- **Problem statement**: Can you copy out, word for word, everything in the data below from the line containing "Question: Is point" down to the line containing "Question: In terms", with both of those lines included?

====================

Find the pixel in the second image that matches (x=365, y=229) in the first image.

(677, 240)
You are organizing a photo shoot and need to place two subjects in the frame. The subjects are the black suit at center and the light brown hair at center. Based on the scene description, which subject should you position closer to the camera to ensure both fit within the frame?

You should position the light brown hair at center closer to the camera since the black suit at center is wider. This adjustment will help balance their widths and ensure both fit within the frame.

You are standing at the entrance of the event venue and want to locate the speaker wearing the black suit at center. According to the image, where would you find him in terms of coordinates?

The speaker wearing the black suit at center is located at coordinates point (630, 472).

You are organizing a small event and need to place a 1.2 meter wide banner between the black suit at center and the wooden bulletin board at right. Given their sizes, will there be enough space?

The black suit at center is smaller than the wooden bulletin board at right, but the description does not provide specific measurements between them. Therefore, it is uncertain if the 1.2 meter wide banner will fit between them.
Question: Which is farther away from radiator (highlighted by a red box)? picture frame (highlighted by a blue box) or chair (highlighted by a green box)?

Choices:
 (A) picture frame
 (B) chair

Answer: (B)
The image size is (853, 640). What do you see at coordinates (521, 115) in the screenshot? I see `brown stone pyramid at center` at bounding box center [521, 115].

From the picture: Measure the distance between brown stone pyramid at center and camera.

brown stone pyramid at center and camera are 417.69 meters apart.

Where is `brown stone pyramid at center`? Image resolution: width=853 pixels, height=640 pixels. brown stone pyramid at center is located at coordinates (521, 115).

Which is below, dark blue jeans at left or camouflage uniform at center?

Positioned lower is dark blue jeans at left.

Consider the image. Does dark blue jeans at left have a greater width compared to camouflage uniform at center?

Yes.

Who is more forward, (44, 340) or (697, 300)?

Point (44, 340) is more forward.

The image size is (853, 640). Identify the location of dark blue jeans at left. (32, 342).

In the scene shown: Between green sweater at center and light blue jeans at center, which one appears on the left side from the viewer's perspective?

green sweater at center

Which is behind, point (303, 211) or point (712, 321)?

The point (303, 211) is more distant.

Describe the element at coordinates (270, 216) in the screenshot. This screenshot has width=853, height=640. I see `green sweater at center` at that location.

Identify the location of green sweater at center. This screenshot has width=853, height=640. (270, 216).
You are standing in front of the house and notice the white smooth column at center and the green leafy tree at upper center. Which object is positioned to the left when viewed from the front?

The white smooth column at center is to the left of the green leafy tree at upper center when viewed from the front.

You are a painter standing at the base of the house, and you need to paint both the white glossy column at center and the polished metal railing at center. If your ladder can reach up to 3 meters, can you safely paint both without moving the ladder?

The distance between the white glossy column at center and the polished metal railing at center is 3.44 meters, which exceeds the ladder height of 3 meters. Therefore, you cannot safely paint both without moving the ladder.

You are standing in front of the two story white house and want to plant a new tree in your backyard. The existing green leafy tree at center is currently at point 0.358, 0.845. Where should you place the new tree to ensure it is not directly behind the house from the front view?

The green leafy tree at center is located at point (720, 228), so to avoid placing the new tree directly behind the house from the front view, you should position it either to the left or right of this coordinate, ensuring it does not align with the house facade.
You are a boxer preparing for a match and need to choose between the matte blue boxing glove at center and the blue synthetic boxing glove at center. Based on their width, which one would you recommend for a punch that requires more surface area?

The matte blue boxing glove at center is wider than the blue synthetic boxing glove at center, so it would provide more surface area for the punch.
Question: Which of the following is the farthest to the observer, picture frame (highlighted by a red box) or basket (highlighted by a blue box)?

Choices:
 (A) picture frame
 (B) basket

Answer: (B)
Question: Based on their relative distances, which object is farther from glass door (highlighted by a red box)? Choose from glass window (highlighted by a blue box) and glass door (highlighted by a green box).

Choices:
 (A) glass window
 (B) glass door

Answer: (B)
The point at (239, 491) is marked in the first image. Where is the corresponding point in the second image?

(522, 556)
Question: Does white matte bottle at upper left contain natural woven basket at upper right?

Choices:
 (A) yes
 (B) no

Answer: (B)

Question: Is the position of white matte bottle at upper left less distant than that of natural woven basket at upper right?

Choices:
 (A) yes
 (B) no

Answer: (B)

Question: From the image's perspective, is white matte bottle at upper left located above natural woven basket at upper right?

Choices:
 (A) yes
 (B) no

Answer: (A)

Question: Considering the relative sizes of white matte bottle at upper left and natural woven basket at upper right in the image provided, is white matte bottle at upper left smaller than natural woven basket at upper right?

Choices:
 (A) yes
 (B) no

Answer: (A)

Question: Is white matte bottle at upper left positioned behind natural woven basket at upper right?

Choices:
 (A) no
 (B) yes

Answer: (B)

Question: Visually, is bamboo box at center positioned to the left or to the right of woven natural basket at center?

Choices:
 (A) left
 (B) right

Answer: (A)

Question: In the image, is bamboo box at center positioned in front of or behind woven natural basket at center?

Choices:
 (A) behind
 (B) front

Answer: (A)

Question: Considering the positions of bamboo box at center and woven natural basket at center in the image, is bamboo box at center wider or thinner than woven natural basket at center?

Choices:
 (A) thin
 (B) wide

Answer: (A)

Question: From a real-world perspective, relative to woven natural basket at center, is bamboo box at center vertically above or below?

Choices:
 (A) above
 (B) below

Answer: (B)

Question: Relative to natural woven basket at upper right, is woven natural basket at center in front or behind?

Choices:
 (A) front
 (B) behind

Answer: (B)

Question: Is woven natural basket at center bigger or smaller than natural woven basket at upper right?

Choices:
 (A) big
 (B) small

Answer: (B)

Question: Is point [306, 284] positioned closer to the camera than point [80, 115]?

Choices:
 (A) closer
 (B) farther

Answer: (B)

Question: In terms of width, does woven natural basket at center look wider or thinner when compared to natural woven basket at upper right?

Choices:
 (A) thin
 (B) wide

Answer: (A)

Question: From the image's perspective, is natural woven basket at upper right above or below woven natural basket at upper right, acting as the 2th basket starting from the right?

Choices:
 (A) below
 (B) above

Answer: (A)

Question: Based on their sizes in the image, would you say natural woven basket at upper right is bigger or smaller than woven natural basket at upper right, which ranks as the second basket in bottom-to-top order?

====================

- **Result for this task**:
Question: Is point [306, 284] positioned closer to the camera than point [80, 115]?

Choices:
 (A) closer
 (B) farther

Answer: (B)

Question: In terms of width, does woven natural basket at center look wider or thinner when compared to natural woven basket at upper right?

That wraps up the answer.